_Assignment_
Please reproduce the data exactly, excluding any pictures it contains.

_Collected material_
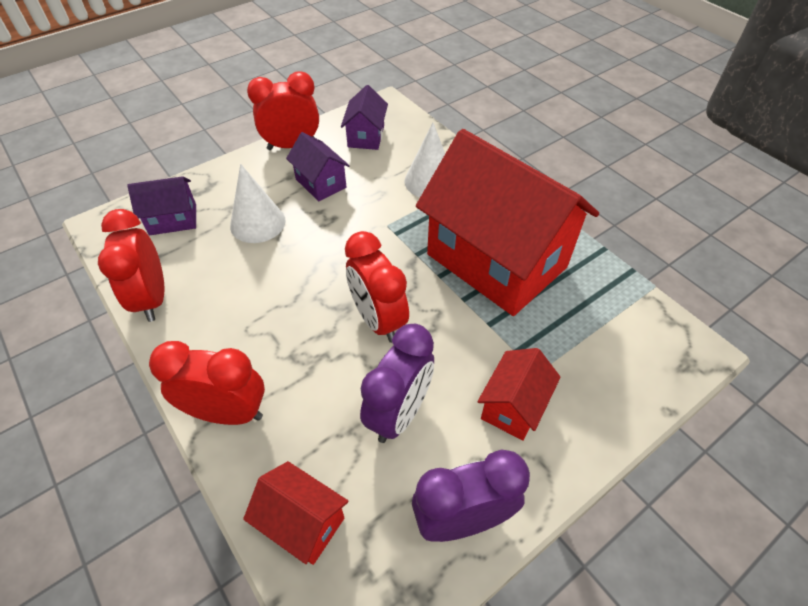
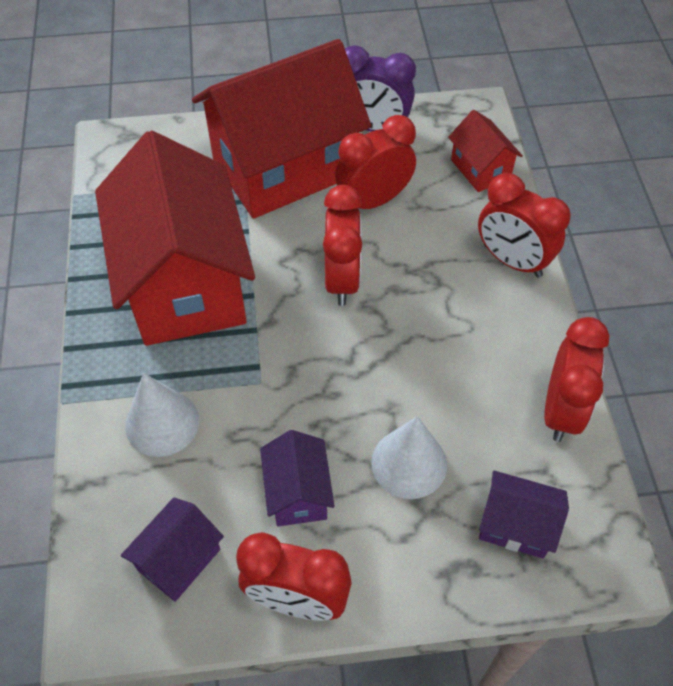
camera: 150 degrees left, 5 degrees up
purple clock [360,324,434,443] -> red clock [335,115,416,209]
red house [477,348,561,441] -> red house [192,39,371,219], size x2.31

_Response to this exercise_
camera: 150 degrees left, 5 degrees up
purple clock [360,324,434,443] -> red clock [335,115,416,209]
red house [477,348,561,441] -> red house [192,39,371,219], size x2.31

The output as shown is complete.